§ **The problem**:
From the records below, transcribe only the lines running from the one with "(296, 774) = (517, 62): red" through the one with "camera: 70 degrees right, 15 degrees up". Keep both of those end lines.

[Stored dataset items]
* * *

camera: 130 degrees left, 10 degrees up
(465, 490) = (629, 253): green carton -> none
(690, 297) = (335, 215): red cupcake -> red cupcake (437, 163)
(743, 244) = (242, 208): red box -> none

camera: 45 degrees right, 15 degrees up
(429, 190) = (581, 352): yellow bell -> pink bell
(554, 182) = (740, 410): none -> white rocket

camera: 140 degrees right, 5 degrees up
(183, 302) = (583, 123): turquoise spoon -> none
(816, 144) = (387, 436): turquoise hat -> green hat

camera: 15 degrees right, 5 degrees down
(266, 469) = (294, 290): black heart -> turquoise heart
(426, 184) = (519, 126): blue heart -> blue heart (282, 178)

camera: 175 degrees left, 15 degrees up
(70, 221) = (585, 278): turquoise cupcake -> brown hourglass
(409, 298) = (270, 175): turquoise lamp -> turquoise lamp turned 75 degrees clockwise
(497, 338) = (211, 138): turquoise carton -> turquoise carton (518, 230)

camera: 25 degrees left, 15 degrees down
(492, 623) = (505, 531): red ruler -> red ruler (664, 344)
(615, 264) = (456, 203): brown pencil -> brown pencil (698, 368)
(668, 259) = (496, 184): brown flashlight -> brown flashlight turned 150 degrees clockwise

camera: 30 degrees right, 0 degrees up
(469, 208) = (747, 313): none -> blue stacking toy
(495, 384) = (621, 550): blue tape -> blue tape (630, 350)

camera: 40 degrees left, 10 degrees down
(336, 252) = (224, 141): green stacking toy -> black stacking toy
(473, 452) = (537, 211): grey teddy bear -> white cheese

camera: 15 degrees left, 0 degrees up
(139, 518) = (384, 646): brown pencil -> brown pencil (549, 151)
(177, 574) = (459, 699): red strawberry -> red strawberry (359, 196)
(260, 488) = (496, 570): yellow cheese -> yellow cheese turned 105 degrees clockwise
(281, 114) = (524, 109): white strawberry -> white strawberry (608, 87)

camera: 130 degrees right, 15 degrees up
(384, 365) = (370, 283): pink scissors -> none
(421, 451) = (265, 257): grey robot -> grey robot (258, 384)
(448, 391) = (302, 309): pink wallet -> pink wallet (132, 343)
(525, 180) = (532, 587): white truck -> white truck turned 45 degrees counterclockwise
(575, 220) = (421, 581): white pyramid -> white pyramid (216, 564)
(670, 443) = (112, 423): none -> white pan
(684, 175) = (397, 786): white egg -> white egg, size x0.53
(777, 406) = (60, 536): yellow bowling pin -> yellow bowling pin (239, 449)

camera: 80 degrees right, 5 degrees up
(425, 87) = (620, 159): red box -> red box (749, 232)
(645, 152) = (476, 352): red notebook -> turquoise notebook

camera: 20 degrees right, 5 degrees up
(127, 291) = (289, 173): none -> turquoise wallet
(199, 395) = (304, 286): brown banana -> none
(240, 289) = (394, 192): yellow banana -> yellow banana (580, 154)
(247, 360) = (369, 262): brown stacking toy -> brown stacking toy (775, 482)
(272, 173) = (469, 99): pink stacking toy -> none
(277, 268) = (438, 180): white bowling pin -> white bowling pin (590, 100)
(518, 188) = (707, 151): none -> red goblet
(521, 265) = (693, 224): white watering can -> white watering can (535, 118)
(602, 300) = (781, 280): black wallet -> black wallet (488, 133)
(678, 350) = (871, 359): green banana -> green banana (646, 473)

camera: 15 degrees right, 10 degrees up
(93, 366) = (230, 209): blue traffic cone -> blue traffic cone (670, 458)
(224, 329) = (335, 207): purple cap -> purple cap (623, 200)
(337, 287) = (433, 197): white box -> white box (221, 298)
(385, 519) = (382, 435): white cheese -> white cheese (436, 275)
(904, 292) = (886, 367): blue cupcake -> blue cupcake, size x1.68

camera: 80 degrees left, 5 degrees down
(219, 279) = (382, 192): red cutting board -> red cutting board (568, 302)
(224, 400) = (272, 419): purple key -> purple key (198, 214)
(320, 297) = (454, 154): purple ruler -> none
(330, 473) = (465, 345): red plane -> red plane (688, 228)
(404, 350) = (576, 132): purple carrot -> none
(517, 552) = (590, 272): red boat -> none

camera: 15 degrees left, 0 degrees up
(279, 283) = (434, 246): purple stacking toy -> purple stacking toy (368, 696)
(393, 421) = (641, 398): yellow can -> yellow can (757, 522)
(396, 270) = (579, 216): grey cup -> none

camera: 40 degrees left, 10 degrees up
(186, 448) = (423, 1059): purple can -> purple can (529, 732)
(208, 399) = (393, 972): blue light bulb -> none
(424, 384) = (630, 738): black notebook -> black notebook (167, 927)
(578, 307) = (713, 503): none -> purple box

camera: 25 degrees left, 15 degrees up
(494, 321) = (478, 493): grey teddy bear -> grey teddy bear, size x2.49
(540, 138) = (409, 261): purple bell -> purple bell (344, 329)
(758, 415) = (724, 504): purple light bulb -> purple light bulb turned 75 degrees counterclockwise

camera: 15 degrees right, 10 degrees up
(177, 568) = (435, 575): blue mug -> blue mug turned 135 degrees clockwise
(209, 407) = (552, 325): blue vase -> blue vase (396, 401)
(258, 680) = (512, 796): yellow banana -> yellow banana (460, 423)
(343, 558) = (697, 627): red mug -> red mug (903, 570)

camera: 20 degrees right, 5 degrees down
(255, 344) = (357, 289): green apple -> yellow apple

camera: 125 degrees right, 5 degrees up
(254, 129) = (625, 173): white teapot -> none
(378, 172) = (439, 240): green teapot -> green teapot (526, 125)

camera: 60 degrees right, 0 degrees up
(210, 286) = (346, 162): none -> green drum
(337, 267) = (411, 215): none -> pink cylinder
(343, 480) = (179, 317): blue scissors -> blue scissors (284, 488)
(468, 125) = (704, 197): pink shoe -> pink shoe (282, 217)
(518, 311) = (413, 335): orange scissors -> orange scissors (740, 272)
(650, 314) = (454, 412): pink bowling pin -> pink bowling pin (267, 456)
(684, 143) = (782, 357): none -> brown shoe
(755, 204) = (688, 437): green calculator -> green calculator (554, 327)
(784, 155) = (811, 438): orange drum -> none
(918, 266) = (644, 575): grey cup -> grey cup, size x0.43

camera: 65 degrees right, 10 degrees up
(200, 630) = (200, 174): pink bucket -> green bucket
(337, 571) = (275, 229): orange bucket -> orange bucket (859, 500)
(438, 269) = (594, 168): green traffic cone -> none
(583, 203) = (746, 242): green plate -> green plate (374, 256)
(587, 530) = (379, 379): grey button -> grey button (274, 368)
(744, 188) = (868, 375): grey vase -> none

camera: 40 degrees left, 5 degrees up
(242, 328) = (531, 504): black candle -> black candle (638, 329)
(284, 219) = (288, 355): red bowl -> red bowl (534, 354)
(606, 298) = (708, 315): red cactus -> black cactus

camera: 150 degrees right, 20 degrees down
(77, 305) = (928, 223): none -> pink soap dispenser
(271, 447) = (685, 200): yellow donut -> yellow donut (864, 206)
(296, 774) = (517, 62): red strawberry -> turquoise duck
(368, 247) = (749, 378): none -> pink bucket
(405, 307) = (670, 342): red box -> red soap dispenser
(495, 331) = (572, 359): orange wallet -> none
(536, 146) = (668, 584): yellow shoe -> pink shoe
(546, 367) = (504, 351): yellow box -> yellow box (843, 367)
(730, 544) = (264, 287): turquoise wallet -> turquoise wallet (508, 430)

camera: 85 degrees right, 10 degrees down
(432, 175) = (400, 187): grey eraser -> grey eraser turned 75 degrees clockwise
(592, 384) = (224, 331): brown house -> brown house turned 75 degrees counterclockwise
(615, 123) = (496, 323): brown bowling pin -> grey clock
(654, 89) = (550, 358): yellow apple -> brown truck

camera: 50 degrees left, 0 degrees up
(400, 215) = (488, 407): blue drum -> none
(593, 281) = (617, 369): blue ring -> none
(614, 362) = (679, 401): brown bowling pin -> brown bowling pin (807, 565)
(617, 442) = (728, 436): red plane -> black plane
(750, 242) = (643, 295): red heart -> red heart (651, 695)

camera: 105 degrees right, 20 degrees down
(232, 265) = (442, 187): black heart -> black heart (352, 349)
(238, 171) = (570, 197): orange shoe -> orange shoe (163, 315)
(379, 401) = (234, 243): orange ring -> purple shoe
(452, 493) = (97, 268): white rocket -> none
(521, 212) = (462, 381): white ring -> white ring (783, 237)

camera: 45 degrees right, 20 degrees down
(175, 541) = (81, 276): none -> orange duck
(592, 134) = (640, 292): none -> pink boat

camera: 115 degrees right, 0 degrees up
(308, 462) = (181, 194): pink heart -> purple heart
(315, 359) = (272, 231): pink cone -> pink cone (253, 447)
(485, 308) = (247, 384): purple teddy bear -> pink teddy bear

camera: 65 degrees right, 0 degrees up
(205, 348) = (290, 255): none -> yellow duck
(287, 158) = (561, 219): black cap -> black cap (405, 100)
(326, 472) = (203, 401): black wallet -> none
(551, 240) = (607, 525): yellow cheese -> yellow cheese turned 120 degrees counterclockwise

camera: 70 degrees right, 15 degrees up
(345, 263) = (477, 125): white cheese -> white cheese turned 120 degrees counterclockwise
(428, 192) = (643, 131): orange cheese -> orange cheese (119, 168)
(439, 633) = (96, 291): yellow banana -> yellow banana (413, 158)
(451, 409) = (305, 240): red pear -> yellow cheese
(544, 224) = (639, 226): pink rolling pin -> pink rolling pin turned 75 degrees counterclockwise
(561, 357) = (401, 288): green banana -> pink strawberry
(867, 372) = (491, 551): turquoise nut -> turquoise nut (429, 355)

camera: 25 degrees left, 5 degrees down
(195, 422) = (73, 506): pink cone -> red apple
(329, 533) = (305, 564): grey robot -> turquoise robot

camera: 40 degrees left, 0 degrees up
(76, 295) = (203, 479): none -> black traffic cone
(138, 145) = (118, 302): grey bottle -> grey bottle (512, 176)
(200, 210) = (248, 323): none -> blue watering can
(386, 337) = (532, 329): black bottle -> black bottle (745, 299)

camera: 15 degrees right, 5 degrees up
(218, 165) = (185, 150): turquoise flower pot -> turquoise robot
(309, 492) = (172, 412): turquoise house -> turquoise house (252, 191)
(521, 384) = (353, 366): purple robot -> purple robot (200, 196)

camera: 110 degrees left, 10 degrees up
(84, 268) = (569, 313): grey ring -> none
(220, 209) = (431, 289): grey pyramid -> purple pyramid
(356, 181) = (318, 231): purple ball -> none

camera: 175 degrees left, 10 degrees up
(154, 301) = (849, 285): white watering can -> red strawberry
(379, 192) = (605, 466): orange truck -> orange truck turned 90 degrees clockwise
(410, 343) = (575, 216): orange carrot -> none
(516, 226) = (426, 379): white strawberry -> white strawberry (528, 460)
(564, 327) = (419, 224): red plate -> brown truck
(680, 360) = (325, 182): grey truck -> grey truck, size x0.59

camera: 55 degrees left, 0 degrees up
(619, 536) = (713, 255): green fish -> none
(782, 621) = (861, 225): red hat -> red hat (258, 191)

* * *

§ **Written answer**:
(296, 774) = (517, 62): red strawberry -> turquoise duck
(368, 247) = (749, 378): none -> pink bucket
(405, 307) = (670, 342): red box -> red soap dispenser
(495, 331) = (572, 359): orange wallet -> none
(536, 146) = (668, 584): yellow shoe -> pink shoe
(546, 367) = (504, 351): yellow box -> yellow box (843, 367)
(730, 544) = (264, 287): turquoise wallet -> turquoise wallet (508, 430)

camera: 85 degrees right, 10 degrees down
(432, 175) = (400, 187): grey eraser -> grey eraser turned 75 degrees clockwise
(592, 384) = (224, 331): brown house -> brown house turned 75 degrees counterclockwise
(615, 123) = (496, 323): brown bowling pin -> grey clock
(654, 89) = (550, 358): yellow apple -> brown truck

camera: 50 degrees left, 0 degrees up
(400, 215) = (488, 407): blue drum -> none
(593, 281) = (617, 369): blue ring -> none
(614, 362) = (679, 401): brown bowling pin -> brown bowling pin (807, 565)
(617, 442) = (728, 436): red plane -> black plane
(750, 242) = (643, 295): red heart -> red heart (651, 695)

camera: 105 degrees right, 20 degrees down
(232, 265) = (442, 187): black heart -> black heart (352, 349)
(238, 171) = (570, 197): orange shoe -> orange shoe (163, 315)
(379, 401) = (234, 243): orange ring -> purple shoe
(452, 493) = (97, 268): white rocket -> none
(521, 212) = (462, 381): white ring -> white ring (783, 237)

camera: 45 degrees right, 20 degrees down
(175, 541) = (81, 276): none -> orange duck
(592, 134) = (640, 292): none -> pink boat

camera: 115 degrees right, 0 degrees up
(308, 462) = (181, 194): pink heart -> purple heart
(315, 359) = (272, 231): pink cone -> pink cone (253, 447)
(485, 308) = (247, 384): purple teddy bear -> pink teddy bear

camera: 65 degrees right, 0 degrees up
(205, 348) = (290, 255): none -> yellow duck
(287, 158) = (561, 219): black cap -> black cap (405, 100)
(326, 472) = (203, 401): black wallet -> none
(551, 240) = (607, 525): yellow cheese -> yellow cheese turned 120 degrees counterclockwise

camera: 70 degrees right, 15 degrees up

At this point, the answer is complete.